◆ **What is needed**
Take the listing below and print exactly the lines starting at the line containing "nothing => cône de chantier (gris) <329, 272>" and ending at the line containing "bobine (gris) <457, 306>", both ends included, and no others.

◆ **Data listing**
▼▼▼

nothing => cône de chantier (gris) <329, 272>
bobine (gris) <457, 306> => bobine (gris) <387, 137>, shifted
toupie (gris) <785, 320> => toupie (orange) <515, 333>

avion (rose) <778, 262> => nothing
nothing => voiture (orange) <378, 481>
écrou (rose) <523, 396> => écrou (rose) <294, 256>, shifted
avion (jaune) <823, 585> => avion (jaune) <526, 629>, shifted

▲▲▲
▼▼▼

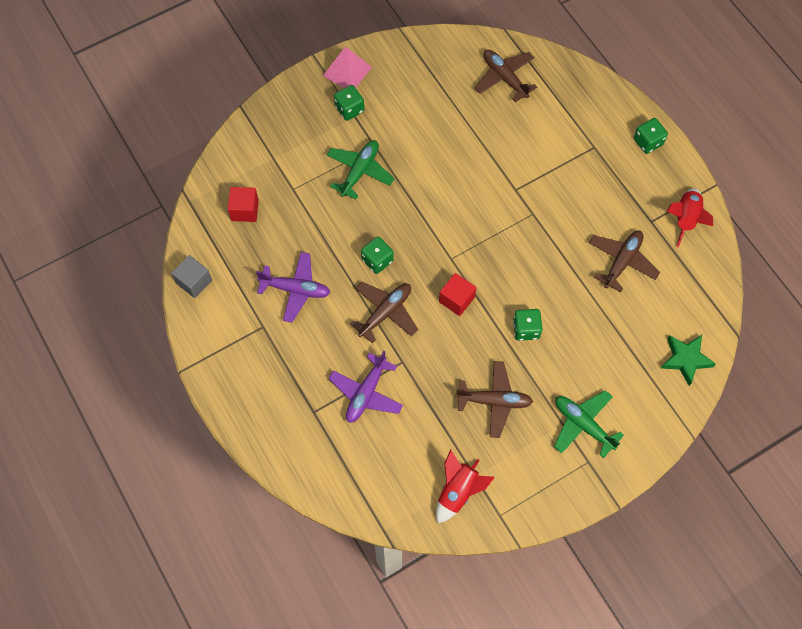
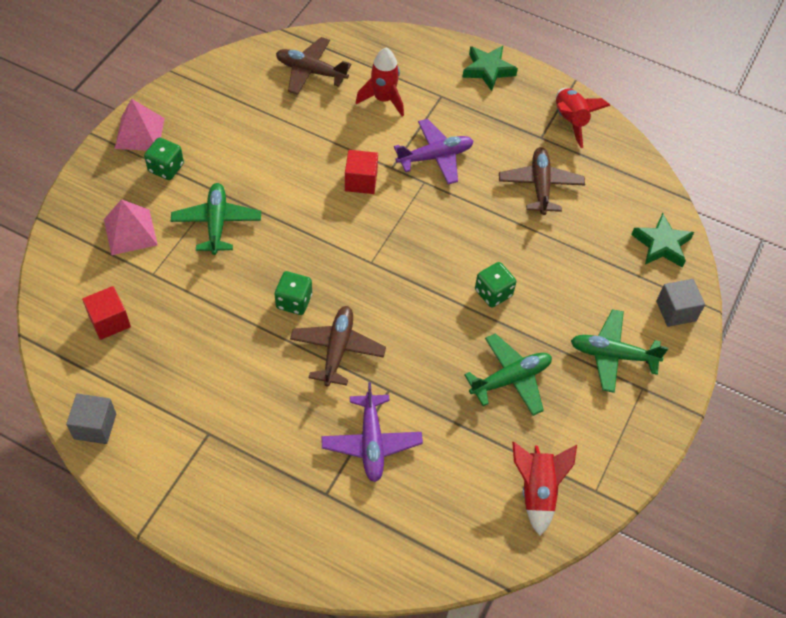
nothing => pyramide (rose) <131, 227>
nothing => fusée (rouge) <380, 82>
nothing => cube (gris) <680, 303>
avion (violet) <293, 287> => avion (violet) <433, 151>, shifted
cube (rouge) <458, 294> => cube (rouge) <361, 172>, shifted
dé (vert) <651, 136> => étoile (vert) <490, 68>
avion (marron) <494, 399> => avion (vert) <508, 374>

▲▲▲
▼▼▼

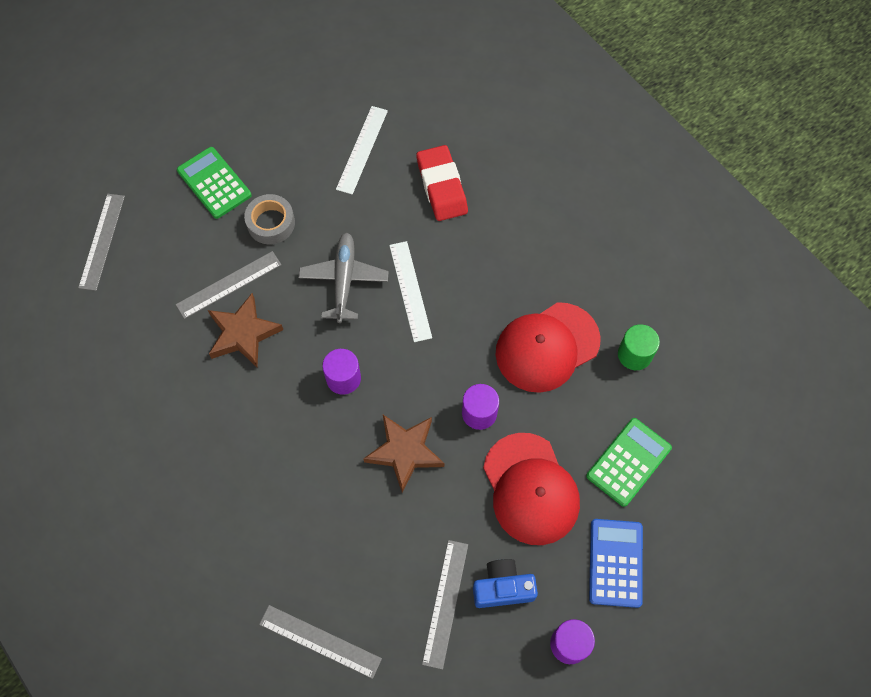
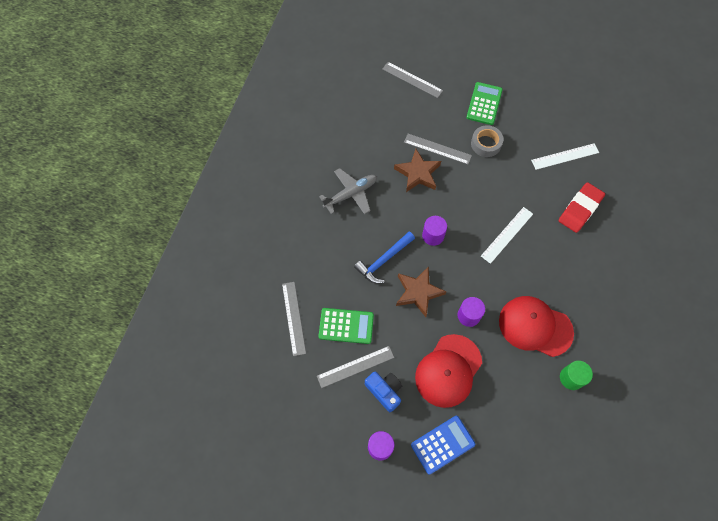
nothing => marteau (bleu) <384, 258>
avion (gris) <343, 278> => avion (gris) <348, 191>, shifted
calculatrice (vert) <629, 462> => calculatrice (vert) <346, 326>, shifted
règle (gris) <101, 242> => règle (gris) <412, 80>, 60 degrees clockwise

▲▲▲

◆ **Output of the task**
nothing => cône de chantier (gris) <329, 272>
bobine (gris) <457, 306> => bobine (gris) <387, 137>, shifted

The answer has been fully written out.